To do =>
Reproduce each of the following rows word for word, in the same order.

- - - - - - -

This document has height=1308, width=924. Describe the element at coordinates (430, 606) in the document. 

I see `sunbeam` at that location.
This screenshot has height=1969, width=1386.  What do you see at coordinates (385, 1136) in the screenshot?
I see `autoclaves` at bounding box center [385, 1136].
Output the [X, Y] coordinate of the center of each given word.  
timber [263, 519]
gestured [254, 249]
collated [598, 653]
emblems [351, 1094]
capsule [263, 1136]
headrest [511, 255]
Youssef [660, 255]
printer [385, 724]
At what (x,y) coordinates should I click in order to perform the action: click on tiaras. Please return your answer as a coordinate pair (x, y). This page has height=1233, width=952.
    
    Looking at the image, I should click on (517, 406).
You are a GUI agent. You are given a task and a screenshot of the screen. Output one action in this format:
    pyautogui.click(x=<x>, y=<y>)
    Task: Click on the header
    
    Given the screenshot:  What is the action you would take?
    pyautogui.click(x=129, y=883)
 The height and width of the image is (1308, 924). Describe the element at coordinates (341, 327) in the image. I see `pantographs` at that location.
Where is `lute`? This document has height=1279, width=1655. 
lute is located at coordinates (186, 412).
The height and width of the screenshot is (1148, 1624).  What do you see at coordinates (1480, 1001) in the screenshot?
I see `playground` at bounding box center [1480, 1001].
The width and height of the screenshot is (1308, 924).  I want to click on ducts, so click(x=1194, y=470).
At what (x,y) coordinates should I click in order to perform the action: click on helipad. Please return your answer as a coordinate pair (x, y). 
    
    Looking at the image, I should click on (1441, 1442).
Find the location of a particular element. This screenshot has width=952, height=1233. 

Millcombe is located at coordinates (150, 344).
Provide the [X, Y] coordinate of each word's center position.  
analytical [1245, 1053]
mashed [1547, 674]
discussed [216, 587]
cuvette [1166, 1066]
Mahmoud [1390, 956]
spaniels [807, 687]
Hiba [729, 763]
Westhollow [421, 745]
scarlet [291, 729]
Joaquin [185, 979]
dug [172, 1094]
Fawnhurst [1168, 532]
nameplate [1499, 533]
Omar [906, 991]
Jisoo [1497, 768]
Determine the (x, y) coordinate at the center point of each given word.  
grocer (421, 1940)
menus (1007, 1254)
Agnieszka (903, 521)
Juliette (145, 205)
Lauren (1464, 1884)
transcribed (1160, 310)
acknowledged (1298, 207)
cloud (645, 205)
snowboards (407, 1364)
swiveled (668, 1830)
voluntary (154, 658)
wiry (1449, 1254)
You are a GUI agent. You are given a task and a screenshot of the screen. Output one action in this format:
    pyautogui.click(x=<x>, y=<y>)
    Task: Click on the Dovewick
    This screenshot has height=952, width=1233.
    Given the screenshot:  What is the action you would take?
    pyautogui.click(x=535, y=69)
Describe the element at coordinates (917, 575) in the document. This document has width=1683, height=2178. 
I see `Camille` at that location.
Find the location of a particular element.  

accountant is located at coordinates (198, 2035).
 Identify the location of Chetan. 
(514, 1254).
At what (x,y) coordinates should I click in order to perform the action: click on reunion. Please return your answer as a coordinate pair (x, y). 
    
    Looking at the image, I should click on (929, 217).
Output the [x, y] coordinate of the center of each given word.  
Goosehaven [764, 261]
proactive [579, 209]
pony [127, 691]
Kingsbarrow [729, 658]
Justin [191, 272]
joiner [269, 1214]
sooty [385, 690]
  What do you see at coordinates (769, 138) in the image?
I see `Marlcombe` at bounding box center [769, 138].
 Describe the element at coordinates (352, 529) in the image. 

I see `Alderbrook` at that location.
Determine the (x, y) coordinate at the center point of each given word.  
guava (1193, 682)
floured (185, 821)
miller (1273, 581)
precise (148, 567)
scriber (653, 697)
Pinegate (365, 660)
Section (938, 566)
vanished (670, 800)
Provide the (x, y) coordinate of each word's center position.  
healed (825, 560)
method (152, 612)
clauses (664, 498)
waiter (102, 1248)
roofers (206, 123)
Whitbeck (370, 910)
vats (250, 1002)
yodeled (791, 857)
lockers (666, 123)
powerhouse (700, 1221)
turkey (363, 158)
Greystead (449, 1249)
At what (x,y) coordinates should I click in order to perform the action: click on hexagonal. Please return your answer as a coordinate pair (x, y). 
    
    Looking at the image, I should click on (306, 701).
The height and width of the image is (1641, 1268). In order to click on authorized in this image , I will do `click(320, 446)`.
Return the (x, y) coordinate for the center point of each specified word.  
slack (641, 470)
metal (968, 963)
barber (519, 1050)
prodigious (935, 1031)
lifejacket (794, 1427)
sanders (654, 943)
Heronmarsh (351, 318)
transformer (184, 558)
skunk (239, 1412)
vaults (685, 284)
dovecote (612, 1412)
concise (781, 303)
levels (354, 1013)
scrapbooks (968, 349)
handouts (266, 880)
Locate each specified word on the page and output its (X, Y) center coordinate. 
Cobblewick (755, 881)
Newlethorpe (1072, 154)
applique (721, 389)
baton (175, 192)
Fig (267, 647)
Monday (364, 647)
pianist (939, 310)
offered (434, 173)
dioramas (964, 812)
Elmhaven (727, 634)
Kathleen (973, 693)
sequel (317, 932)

- - - - - - -

Answer to this task =>
This document has height=1308, width=924. Describe the element at coordinates (430, 606) in the document. 

I see `sunbeam` at that location.
This screenshot has height=1969, width=1386.  What do you see at coordinates (385, 1136) in the screenshot?
I see `autoclaves` at bounding box center [385, 1136].
Output the [X, Y] coordinate of the center of each given word.  
timber [263, 519]
gestured [254, 249]
collated [598, 653]
emblems [351, 1094]
capsule [263, 1136]
headrest [511, 255]
Youssef [660, 255]
printer [385, 724]
At what (x,y) coordinates should I click in order to perform the action: click on tiaras. Please return your answer as a coordinate pair (x, y). This page has height=1233, width=952.
    
    Looking at the image, I should click on (517, 406).
You are a GUI agent. You are given a task and a screenshot of the screen. Output one action in this format:
    pyautogui.click(x=<x>, y=<y>)
    Task: Click on the header
    
    Given the screenshot:  What is the action you would take?
    pyautogui.click(x=129, y=883)
 The height and width of the image is (1308, 924). Describe the element at coordinates (341, 327) in the image. I see `pantographs` at that location.
Where is `lute`? This document has height=1279, width=1655. 
lute is located at coordinates (186, 412).
The height and width of the screenshot is (1148, 1624).  What do you see at coordinates (1480, 1001) in the screenshot?
I see `playground` at bounding box center [1480, 1001].
The width and height of the screenshot is (1308, 924).  I want to click on ducts, so click(x=1194, y=470).
At what (x,y) coordinates should I click in order to perform the action: click on helipad. Please return your answer as a coordinate pair (x, y). 
    
    Looking at the image, I should click on (1441, 1442).
Find the location of a particular element. This screenshot has width=952, height=1233. 

Millcombe is located at coordinates (150, 344).
Provide the [X, Y] coordinate of each word's center position.  
analytical [1245, 1053]
mashed [1547, 674]
discussed [216, 587]
cuvette [1166, 1066]
Mahmoud [1390, 956]
spaniels [807, 687]
Hiba [729, 763]
Westhollow [421, 745]
scarlet [291, 729]
Joaquin [185, 979]
dug [172, 1094]
Fawnhurst [1168, 532]
nameplate [1499, 533]
Omar [906, 991]
Jisoo [1497, 768]
Determine the (x, y) coordinate at the center point of each given word.  
grocer (421, 1940)
menus (1007, 1254)
Agnieszka (903, 521)
Juliette (145, 205)
Lauren (1464, 1884)
transcribed (1160, 310)
acknowledged (1298, 207)
cloud (645, 205)
snowboards (407, 1364)
swiveled (668, 1830)
voluntary (154, 658)
wiry (1449, 1254)
You are a GUI agent. You are given a task and a screenshot of the screen. Output one action in this format:
    pyautogui.click(x=<x>, y=<y>)
    Task: Click on the Dovewick
    This screenshot has height=952, width=1233.
    Given the screenshot:  What is the action you would take?
    pyautogui.click(x=535, y=69)
Describe the element at coordinates (917, 575) in the document. This document has width=1683, height=2178. 
I see `Camille` at that location.
Find the location of a particular element.  

accountant is located at coordinates (198, 2035).
 Identify the location of Chetan. 
(514, 1254).
At what (x,y) coordinates should I click in order to perform the action: click on reunion. Please return your answer as a coordinate pair (x, y). 
    
    Looking at the image, I should click on (929, 217).
Output the [x, y] coordinate of the center of each given word.  
Goosehaven [764, 261]
proactive [579, 209]
pony [127, 691]
Kingsbarrow [729, 658]
Justin [191, 272]
joiner [269, 1214]
sooty [385, 690]
  What do you see at coordinates (769, 138) in the image?
I see `Marlcombe` at bounding box center [769, 138].
 Describe the element at coordinates (352, 529) in the image. 

I see `Alderbrook` at that location.
Determine the (x, y) coordinate at the center point of each given word.  
guava (1193, 682)
floured (185, 821)
miller (1273, 581)
precise (148, 567)
scriber (653, 697)
Pinegate (365, 660)
Section (938, 566)
vanished (670, 800)
Provide the (x, y) coordinate of each word's center position.  
healed (825, 560)
method (152, 612)
clauses (664, 498)
waiter (102, 1248)
roofers (206, 123)
Whitbeck (370, 910)
vats (250, 1002)
yodeled (791, 857)
lockers (666, 123)
powerhouse (700, 1221)
turkey (363, 158)
Greystead (449, 1249)
At what (x,y) coordinates should I click in order to perform the action: click on hexagonal. Please return your answer as a coordinate pair (x, y). 
    
    Looking at the image, I should click on (306, 701).
The height and width of the image is (1641, 1268). In order to click on authorized in this image , I will do `click(320, 446)`.
Return the (x, y) coordinate for the center point of each specified word.  
slack (641, 470)
metal (968, 963)
barber (519, 1050)
prodigious (935, 1031)
lifejacket (794, 1427)
sanders (654, 943)
Heronmarsh (351, 318)
transformer (184, 558)
skunk (239, 1412)
vaults (685, 284)
dovecote (612, 1412)
concise (781, 303)
levels (354, 1013)
scrapbooks (968, 349)
handouts (266, 880)
Locate each specified word on the page and output its (X, Y) center coordinate. 
Cobblewick (755, 881)
Newlethorpe (1072, 154)
applique (721, 389)
baton (175, 192)
Fig (267, 647)
Monday (364, 647)
pianist (939, 310)
offered (434, 173)
dioramas (964, 812)
Elmhaven (727, 634)
Kathleen (973, 693)
sequel (317, 932)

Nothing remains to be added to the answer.